======== TASK INPUTS

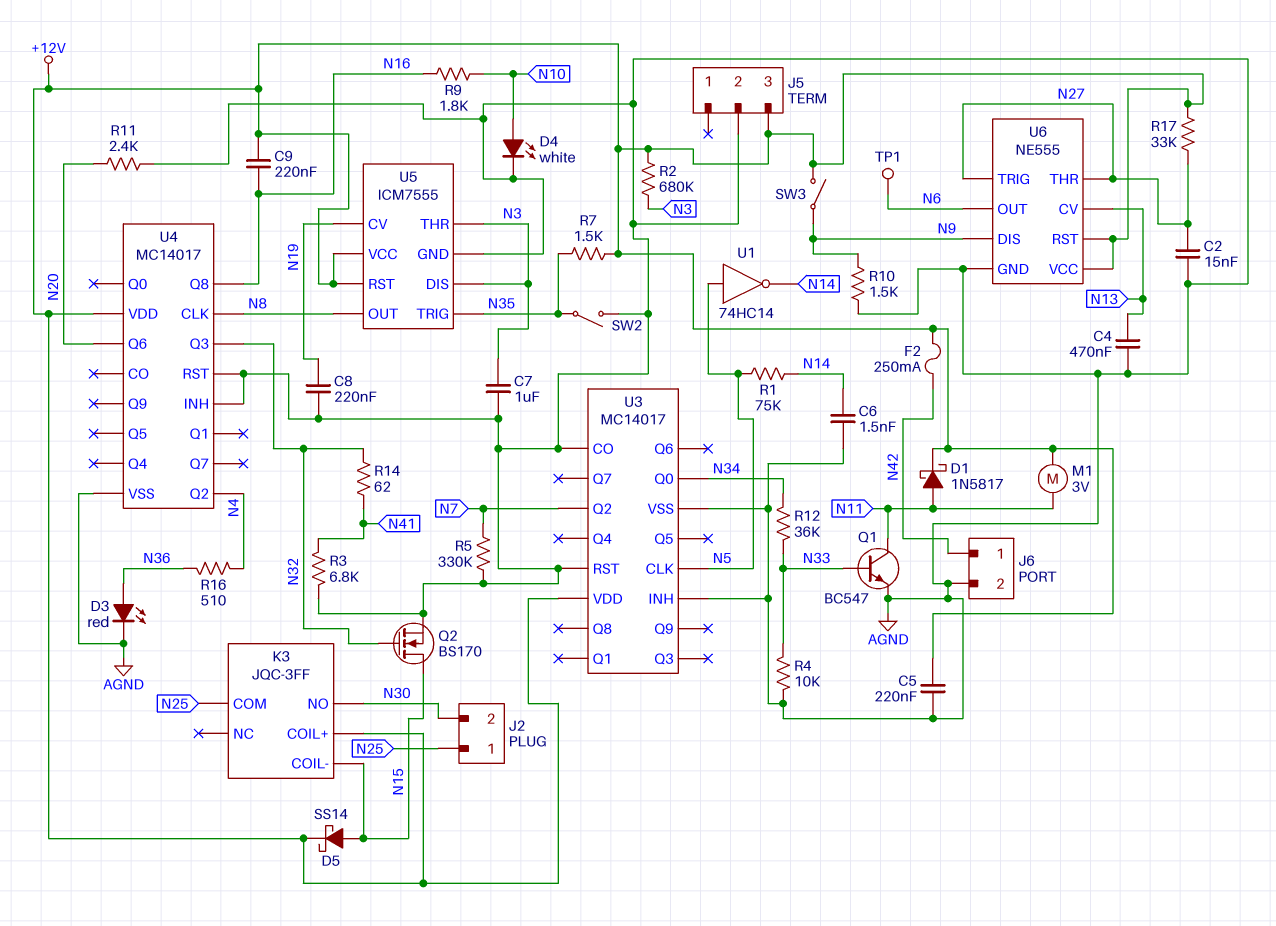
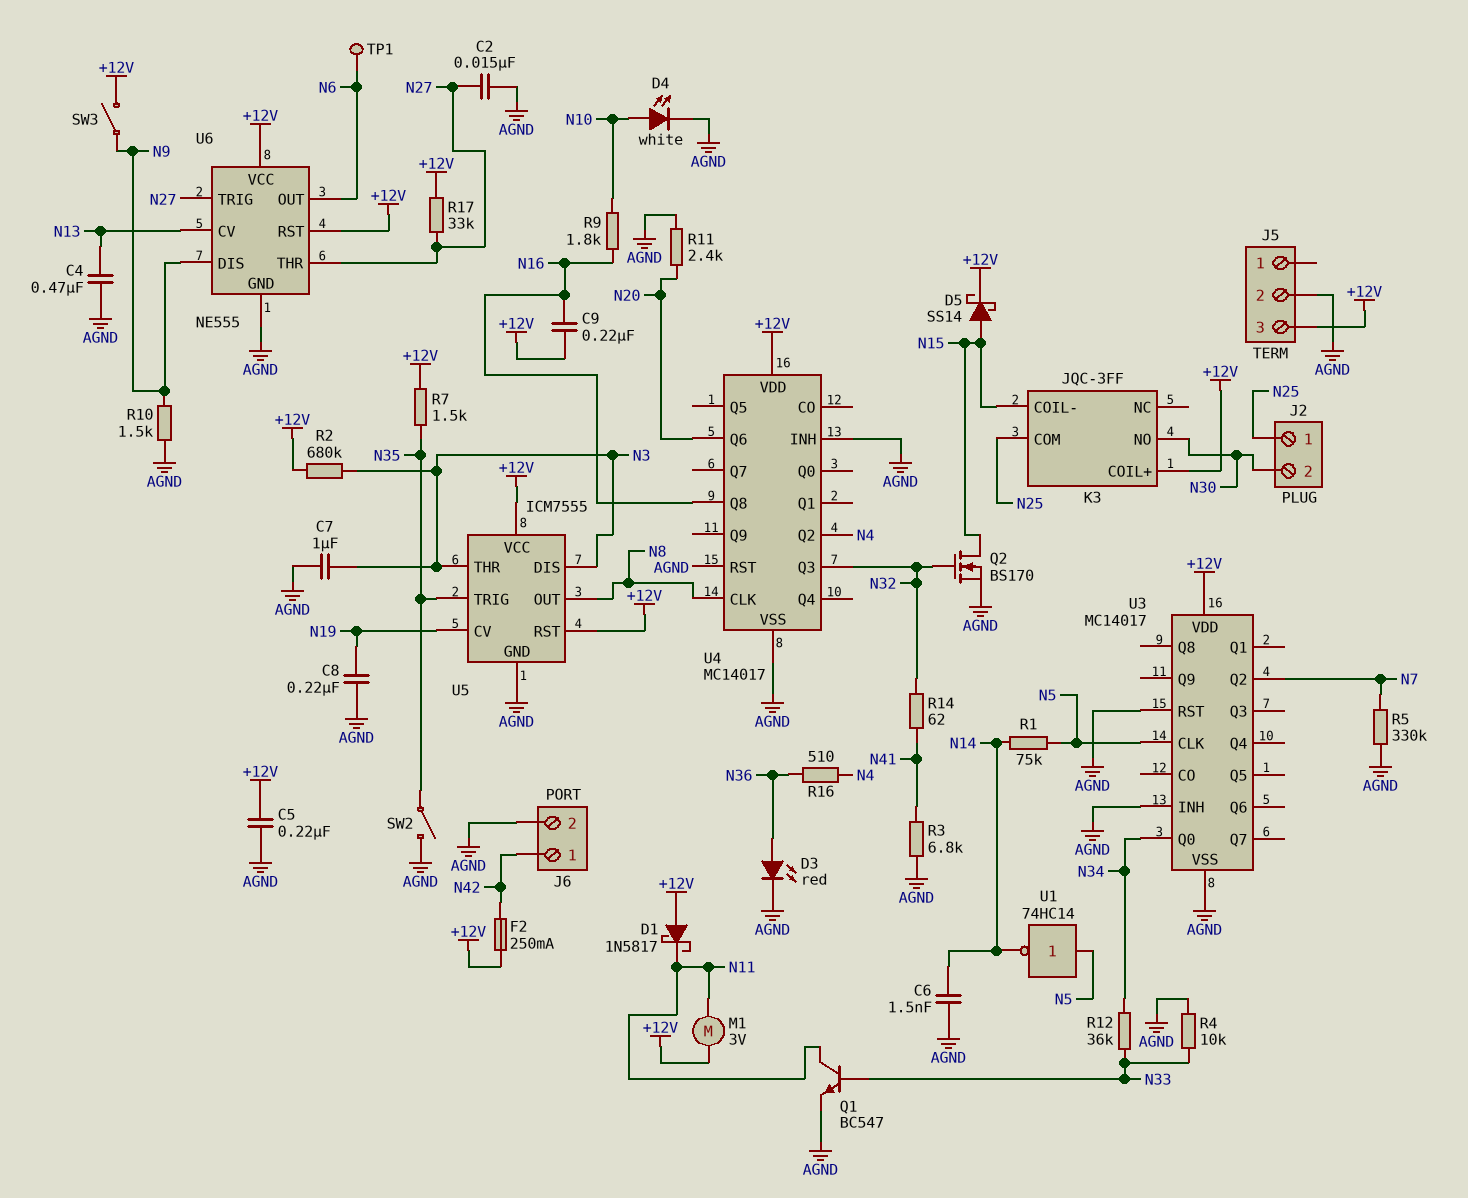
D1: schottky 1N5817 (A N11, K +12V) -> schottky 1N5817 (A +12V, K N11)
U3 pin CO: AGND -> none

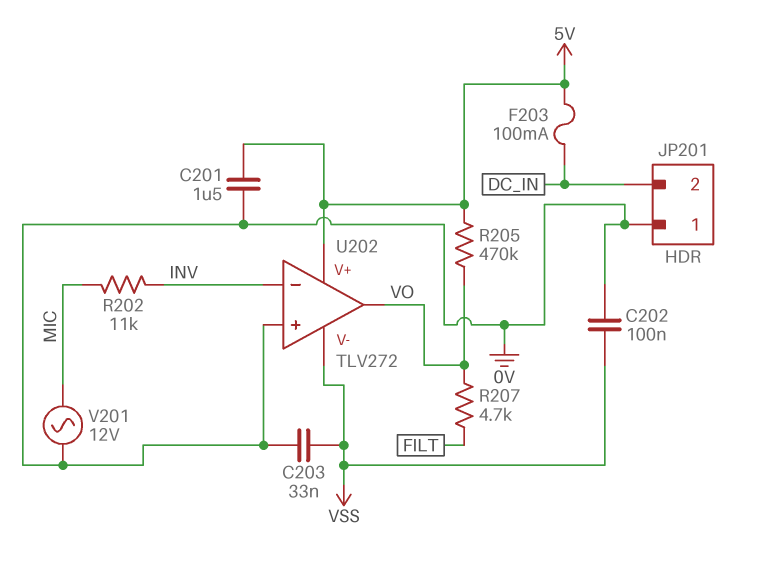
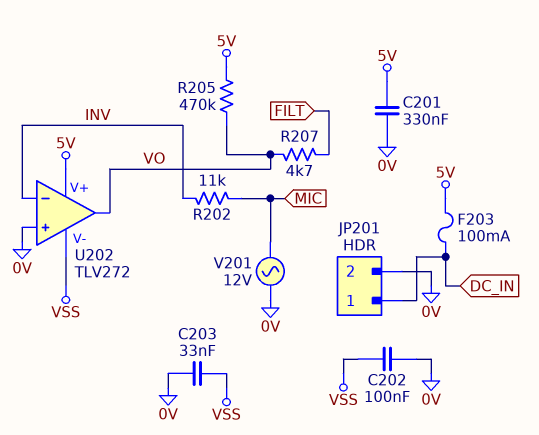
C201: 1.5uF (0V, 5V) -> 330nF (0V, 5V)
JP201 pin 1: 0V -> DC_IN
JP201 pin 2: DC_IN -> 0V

================

__WHAT NEEDS TO BE DONE__
Would you transcribe all of the data exactly, apart from its pictures?

__RESULT__
D1: schottky 1N5817 (A N11, K +12V) -> schottky 1N5817 (A +12V, K N11)
U3 pin CO: AGND -> none

C201: 1.5uF (0V, 5V) -> 330nF (0V, 5V)
JP201 pin 1: 0V -> DC_IN
JP201 pin 2: DC_IN -> 0V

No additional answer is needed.